• _Set problem_:
Your task is to extract every line from the material below exactly.
┌─ Input rows
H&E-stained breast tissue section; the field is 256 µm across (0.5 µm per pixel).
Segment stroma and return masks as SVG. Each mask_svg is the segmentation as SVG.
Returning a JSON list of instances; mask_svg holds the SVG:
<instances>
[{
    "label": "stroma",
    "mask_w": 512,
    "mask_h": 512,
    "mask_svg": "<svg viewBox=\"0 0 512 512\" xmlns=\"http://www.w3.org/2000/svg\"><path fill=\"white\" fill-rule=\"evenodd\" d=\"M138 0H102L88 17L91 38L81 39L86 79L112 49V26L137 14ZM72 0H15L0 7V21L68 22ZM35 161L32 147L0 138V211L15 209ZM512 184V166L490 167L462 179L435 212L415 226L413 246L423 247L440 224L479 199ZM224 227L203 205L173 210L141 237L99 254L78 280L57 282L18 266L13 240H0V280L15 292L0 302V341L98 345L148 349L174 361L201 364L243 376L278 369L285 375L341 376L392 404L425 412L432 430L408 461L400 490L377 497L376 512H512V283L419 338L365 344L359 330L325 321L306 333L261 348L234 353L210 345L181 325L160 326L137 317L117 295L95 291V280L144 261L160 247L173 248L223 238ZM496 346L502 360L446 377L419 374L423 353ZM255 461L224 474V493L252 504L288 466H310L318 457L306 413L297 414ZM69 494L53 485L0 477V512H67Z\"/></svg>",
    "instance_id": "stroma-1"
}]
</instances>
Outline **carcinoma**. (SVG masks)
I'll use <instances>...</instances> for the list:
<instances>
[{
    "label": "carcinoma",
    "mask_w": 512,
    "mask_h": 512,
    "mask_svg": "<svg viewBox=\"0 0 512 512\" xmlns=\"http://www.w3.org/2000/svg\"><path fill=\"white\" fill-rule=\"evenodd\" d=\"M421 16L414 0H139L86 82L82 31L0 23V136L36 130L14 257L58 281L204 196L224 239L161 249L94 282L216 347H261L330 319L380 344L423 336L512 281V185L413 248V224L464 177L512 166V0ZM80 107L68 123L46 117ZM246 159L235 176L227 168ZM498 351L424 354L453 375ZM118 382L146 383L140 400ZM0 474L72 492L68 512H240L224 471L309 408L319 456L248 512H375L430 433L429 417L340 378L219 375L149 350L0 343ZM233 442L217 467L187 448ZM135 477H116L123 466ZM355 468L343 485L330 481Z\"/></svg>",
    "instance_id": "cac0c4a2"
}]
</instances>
└─
• _Expected answer_:
H&E-stained breast tissue section; the field is 256 µm across (0.5 µm per pixel).
Segment stroma and return masks as SVG. Each mask_svg is the segmentation as SVG.
Returning a JSON list of instances; mask_svg holds the SVG:
<instances>
[{
    "label": "stroma",
    "mask_w": 512,
    "mask_h": 512,
    "mask_svg": "<svg viewBox=\"0 0 512 512\" xmlns=\"http://www.w3.org/2000/svg\"><path fill=\"white\" fill-rule=\"evenodd\" d=\"M138 0H102L88 17L91 38L81 39L86 79L112 49V26L137 14ZM72 0H15L0 7V21L68 22ZM35 161L32 147L0 138V211L15 209ZM512 184V166L490 167L462 179L435 212L415 226L413 246L423 247L440 224L479 199ZM224 227L203 205L173 210L141 237L99 254L78 280L57 282L18 266L13 240H0V280L15 292L0 302V341L98 345L148 349L174 361L201 364L243 376L278 369L285 375L341 376L392 404L425 412L432 430L408 461L400 490L377 497L376 512H512V283L419 338L365 344L359 330L325 321L306 333L261 348L234 353L210 345L181 325L160 326L137 317L117 295L95 291V280L144 261L160 247L173 248L223 238ZM496 346L502 360L446 377L419 374L423 353ZM255 461L224 474V493L252 504L288 466H310L318 457L306 413L297 414ZM69 494L53 485L0 477V512H67Z\"/></svg>",
    "instance_id": "stroma-1"
}]
</instances>
Outline **carcinoma**. (SVG masks)
I'll use <instances>...</instances> for the list:
<instances>
[{
    "label": "carcinoma",
    "mask_w": 512,
    "mask_h": 512,
    "mask_svg": "<svg viewBox=\"0 0 512 512\" xmlns=\"http://www.w3.org/2000/svg\"><path fill=\"white\" fill-rule=\"evenodd\" d=\"M421 16L414 0H139L86 82L82 31L0 23V136L36 130L14 257L58 281L204 196L224 239L161 249L94 282L216 347H261L330 319L380 344L423 336L512 281V185L413 248V224L464 177L512 166V0ZM80 107L68 123L46 117ZM246 159L235 176L227 168ZM498 351L424 354L453 375ZM118 382L146 383L140 400ZM0 474L72 492L68 512H240L224 471L309 408L319 456L248 512H375L430 433L429 417L340 378L219 375L149 350L0 343ZM233 442L217 467L187 448ZM135 477H116L123 466ZM355 468L343 485L330 481Z\"/></svg>",
    "instance_id": "cac0c4a2"
}]
</instances>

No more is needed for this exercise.